== Extracted data entries ==

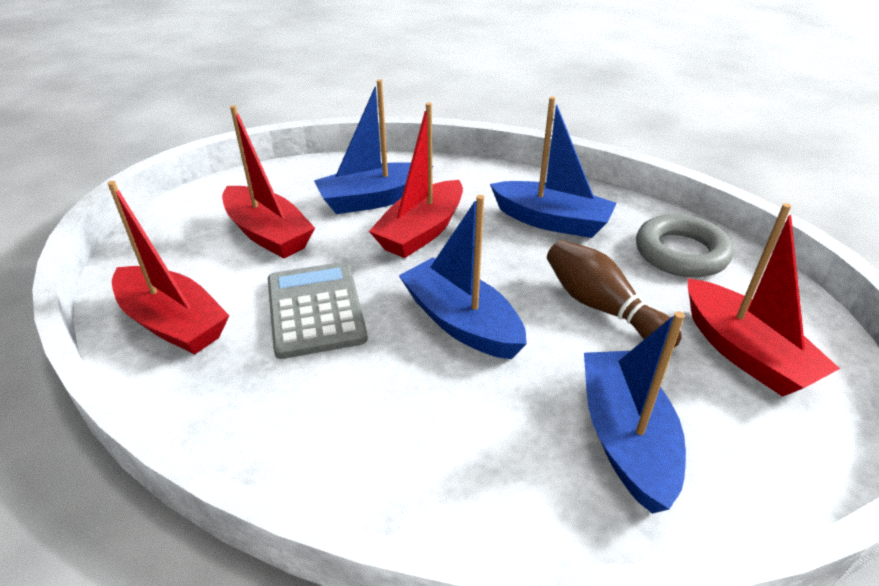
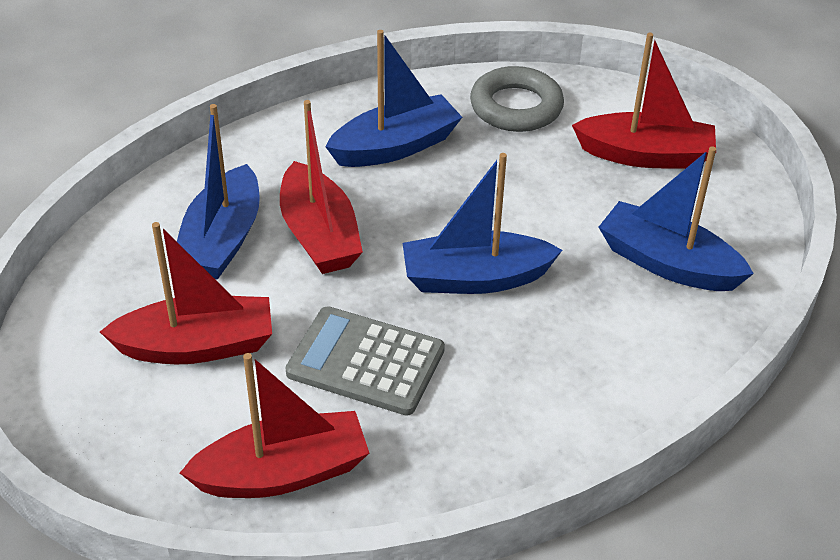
camera: 55 degrees left, 5 degrees up
(602, 307) = (535, 191): brown bowling pin -> none

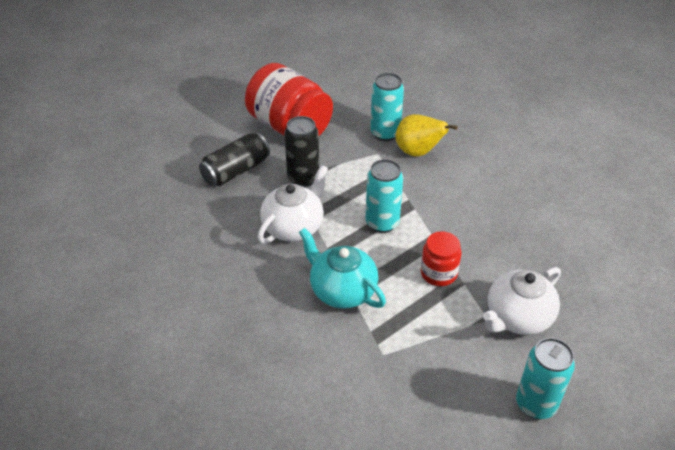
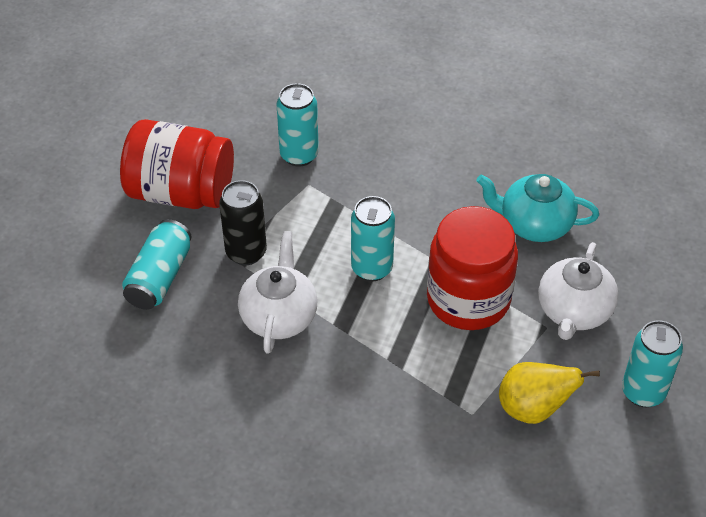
camera: 30 degrees left, 5 degrees up
(236, 171) = (159, 277): black can -> turquoise can
(342, 290) = (383, 365): turquoise teapot -> turquoise teapot (534, 224)
(418, 152) = (352, 164): yellow pear -> yellow pear (533, 409)
(438, 273) = (468, 299): red jar -> red jar, size x1.91

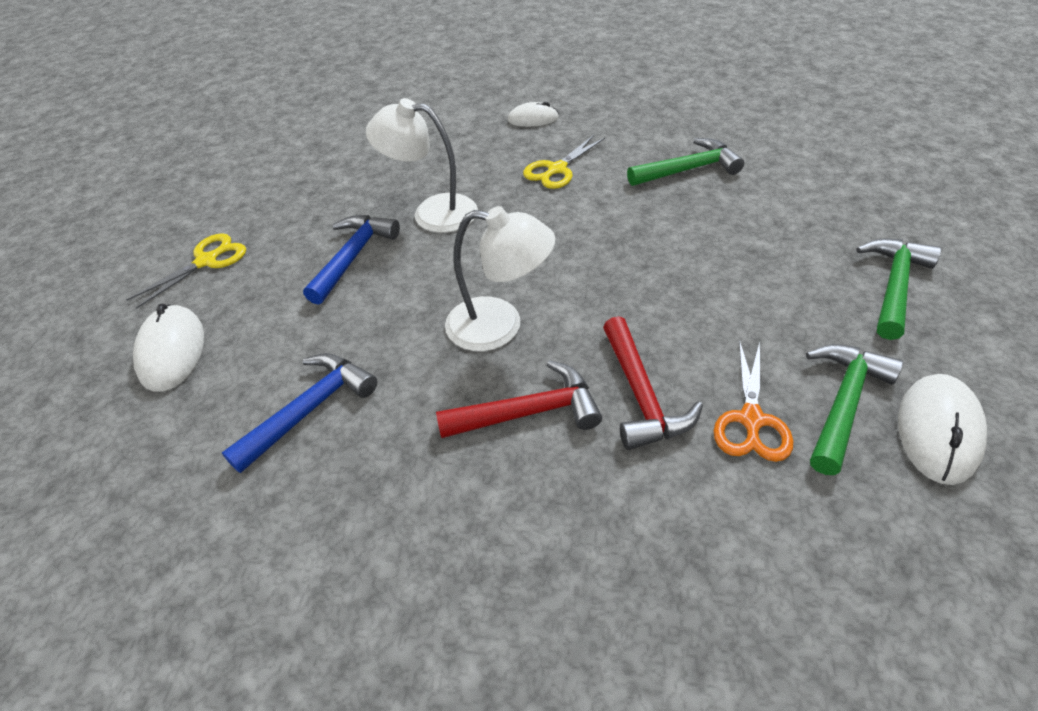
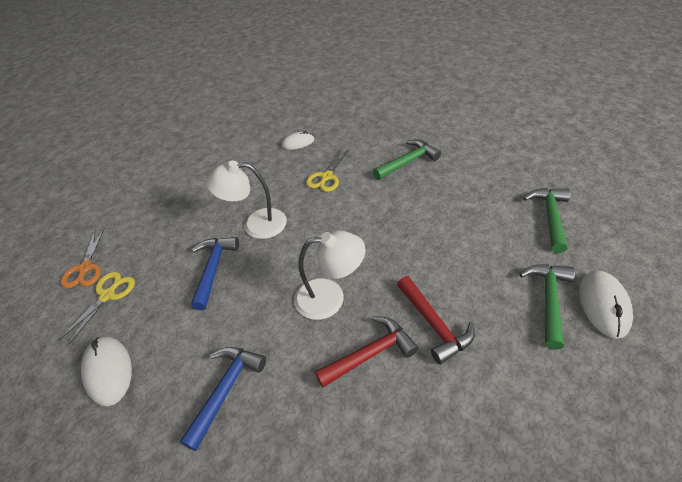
camera: 15 degrees left, 0 degrees up
(751, 419) = (502, 324): orange scissors -> orange scissors (85, 268)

== Prompt ==
Each record should be written out again exactly, though without its pictures.

== Output below ==
camera: 55 degrees left, 5 degrees up
(602, 307) = (535, 191): brown bowling pin -> none

camera: 30 degrees left, 5 degrees up
(236, 171) = (159, 277): black can -> turquoise can
(342, 290) = (383, 365): turquoise teapot -> turquoise teapot (534, 224)
(418, 152) = (352, 164): yellow pear -> yellow pear (533, 409)
(438, 273) = (468, 299): red jar -> red jar, size x1.91

camera: 15 degrees left, 0 degrees up
(751, 419) = (502, 324): orange scissors -> orange scissors (85, 268)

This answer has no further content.